BEGIN Study material
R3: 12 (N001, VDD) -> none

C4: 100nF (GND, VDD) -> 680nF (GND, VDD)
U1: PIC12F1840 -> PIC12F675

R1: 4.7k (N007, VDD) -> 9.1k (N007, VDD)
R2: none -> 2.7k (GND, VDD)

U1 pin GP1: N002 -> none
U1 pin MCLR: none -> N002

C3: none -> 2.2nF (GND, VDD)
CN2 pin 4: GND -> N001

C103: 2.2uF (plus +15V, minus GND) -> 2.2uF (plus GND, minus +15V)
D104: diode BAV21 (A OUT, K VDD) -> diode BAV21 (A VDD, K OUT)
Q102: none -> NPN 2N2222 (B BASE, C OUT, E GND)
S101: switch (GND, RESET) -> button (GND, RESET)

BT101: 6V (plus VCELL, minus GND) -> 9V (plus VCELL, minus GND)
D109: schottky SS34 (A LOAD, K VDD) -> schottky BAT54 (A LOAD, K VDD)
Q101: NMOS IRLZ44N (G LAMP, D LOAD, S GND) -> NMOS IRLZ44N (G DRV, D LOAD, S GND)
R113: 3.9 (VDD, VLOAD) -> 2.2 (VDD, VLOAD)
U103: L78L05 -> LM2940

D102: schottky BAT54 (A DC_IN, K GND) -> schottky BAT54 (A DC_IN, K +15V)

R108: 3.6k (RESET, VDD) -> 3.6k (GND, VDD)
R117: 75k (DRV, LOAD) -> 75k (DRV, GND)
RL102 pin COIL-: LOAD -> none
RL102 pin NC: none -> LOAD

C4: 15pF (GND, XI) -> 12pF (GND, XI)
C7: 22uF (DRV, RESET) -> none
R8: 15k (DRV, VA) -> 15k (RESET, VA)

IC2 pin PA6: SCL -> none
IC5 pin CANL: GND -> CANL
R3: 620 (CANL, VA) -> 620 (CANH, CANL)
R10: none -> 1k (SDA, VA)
END Study material
* **Problem**:
Please type the entries above out again exactly.

* **Finished exercise**:
R3: 12 (N001, VDD) -> none

C4: 100nF (GND, VDD) -> 680nF (GND, VDD)
U1: PIC12F1840 -> PIC12F675

R1: 4.7k (N007, VDD) -> 9.1k (N007, VDD)
R2: none -> 2.7k (GND, VDD)

U1 pin GP1: N002 -> none
U1 pin MCLR: none -> N002

C3: none -> 2.2nF (GND, VDD)
CN2 pin 4: GND -> N001

C103: 2.2uF (plus +15V, minus GND) -> 2.2uF (plus GND, minus +15V)
D104: diode BAV21 (A OUT, K VDD) -> diode BAV21 (A VDD, K OUT)
Q102: none -> NPN 2N2222 (B BASE, C OUT, E GND)
S101: switch (GND, RESET) -> button (GND, RESET)

BT101: 6V (plus VCELL, minus GND) -> 9V (plus VCELL, minus GND)
D109: schottky SS34 (A LOAD, K VDD) -> schottky BAT54 (A LOAD, K VDD)
Q101: NMOS IRLZ44N (G LAMP, D LOAD, S GND) -> NMOS IRLZ44N (G DRV, D LOAD, S GND)
R113: 3.9 (VDD, VLOAD) -> 2.2 (VDD, VLOAD)
U103: L78L05 -> LM2940

D102: schottky BAT54 (A DC_IN, K GND) -> schottky BAT54 (A DC_IN, K +15V)

R108: 3.6k (RESET, VDD) -> 3.6k (GND, VDD)
R117: 75k (DRV, LOAD) -> 75k (DRV, GND)
RL102 pin COIL-: LOAD -> none
RL102 pin NC: none -> LOAD

C4: 15pF (GND, XI) -> 12pF (GND, XI)
C7: 22uF (DRV, RESET) -> none
R8: 15k (DRV, VA) -> 15k (RESET, VA)

IC2 pin PA6: SCL -> none
IC5 pin CANL: GND -> CANL
R3: 620 (CANL, VA) -> 620 (CANH, CANL)
R10: none -> 1k (SDA, VA)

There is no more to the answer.